Going through the material below, please gather all lines with the word "phone" in them.

==*==

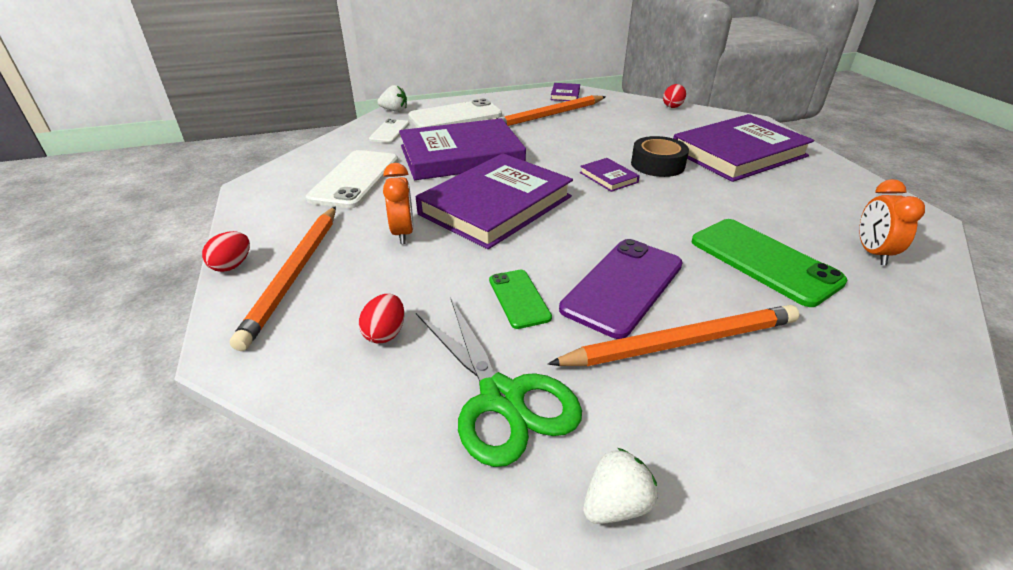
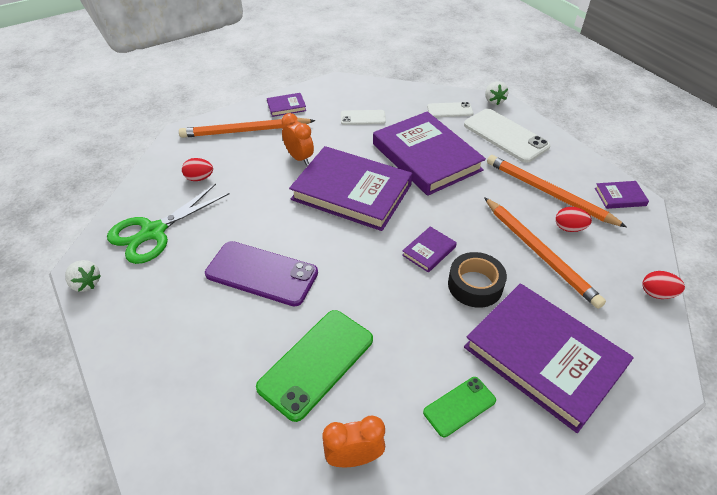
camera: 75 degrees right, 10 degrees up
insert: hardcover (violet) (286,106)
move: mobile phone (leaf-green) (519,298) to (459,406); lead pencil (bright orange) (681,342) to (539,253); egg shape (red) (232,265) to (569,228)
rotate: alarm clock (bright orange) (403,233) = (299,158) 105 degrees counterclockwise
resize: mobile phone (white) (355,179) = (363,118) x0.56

==*==

▶ _Result_:
move: mobile phone (leaf-green) (519,298) to (459,406); lead pencil (bright orange) (681,342) to (539,253); egg shape (red) (232,265) to (569,228)
resize: mobile phone (white) (355,179) = (363,118) x0.56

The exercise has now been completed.